**Exercise instructions**. Look below for the line containing "none -> brown brick A12:F12 level 1"; from there, print each line exactly up to and including the line containing "none -> brown brick G6 level 3", and stop.

════════

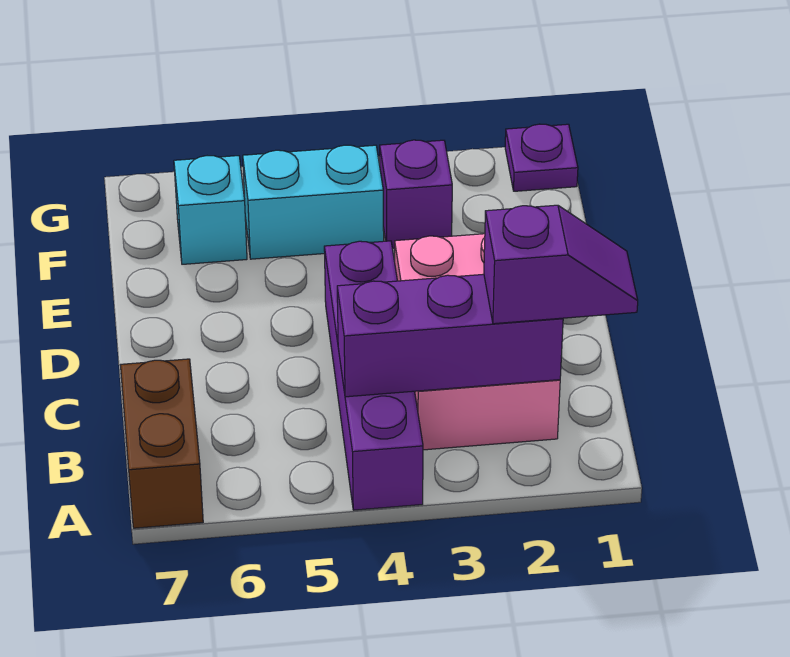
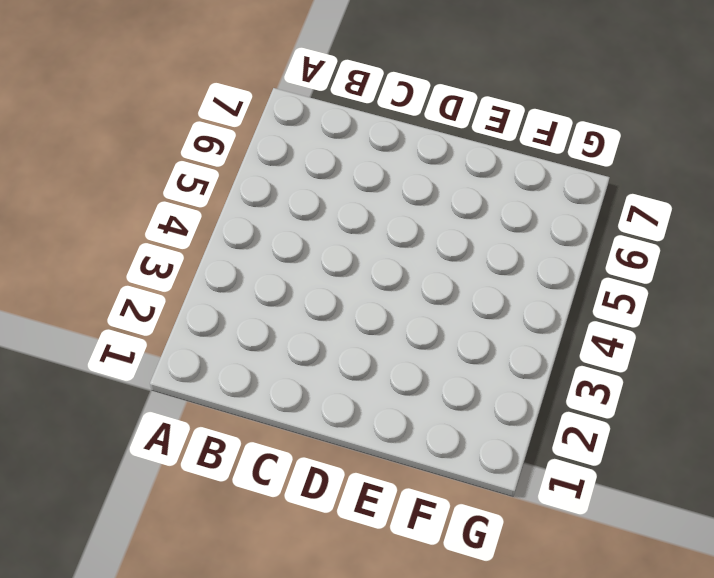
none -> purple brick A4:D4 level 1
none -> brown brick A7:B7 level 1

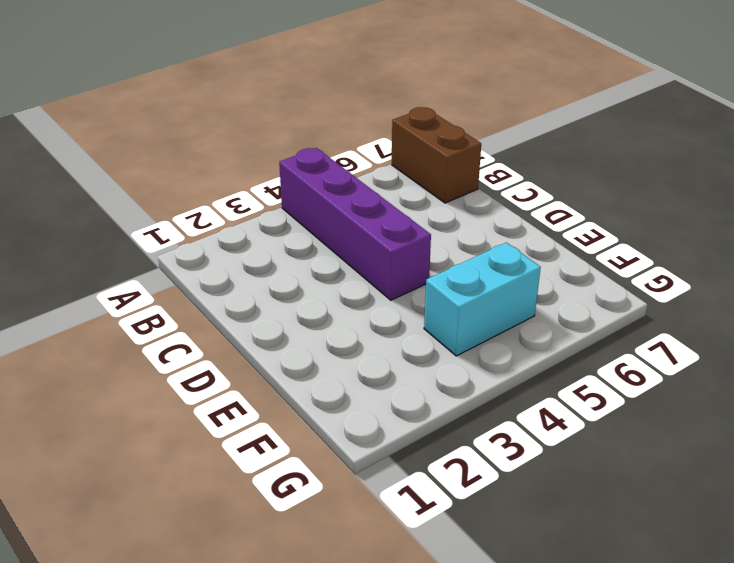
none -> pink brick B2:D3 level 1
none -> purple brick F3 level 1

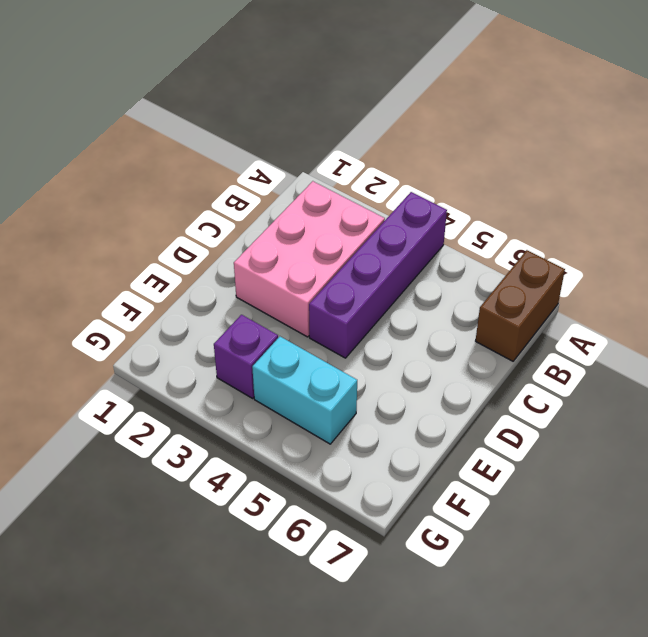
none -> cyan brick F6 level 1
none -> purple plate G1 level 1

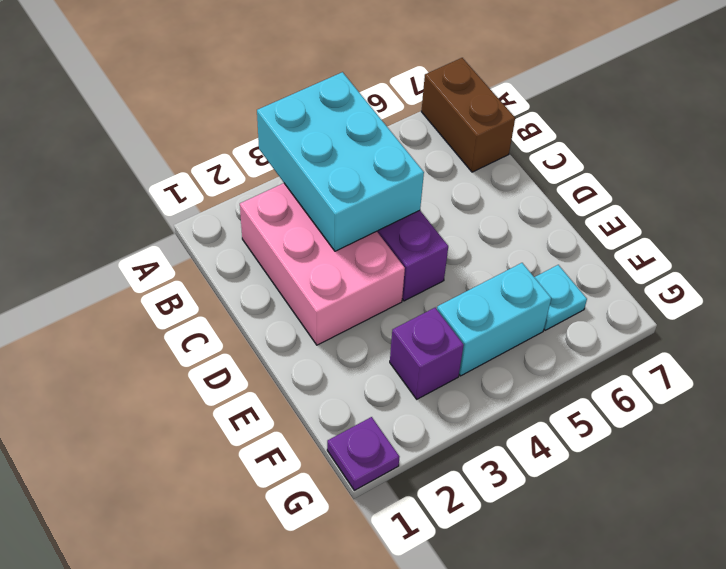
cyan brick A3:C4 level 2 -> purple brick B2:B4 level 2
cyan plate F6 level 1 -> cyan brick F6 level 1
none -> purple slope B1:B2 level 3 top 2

════════

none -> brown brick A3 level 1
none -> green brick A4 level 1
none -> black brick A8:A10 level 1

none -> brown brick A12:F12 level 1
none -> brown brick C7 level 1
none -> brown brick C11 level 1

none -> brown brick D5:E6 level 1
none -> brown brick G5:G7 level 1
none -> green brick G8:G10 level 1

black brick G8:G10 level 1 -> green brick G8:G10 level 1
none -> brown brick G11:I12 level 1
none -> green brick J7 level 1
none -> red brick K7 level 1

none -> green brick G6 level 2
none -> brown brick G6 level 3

════════

**Written response**.
none -> brown brick A12:F12 level 1
none -> brown brick C7 level 1
none -> brown brick C11 level 1

none -> brown brick D5:E6 level 1
none -> brown brick G5:G7 level 1
none -> green brick G8:G10 level 1

black brick G8:G10 level 1 -> green brick G8:G10 level 1
none -> brown brick G11:I12 level 1
none -> green brick J7 level 1
none -> red brick K7 level 1

none -> green brick G6 level 2
none -> brown brick G6 level 3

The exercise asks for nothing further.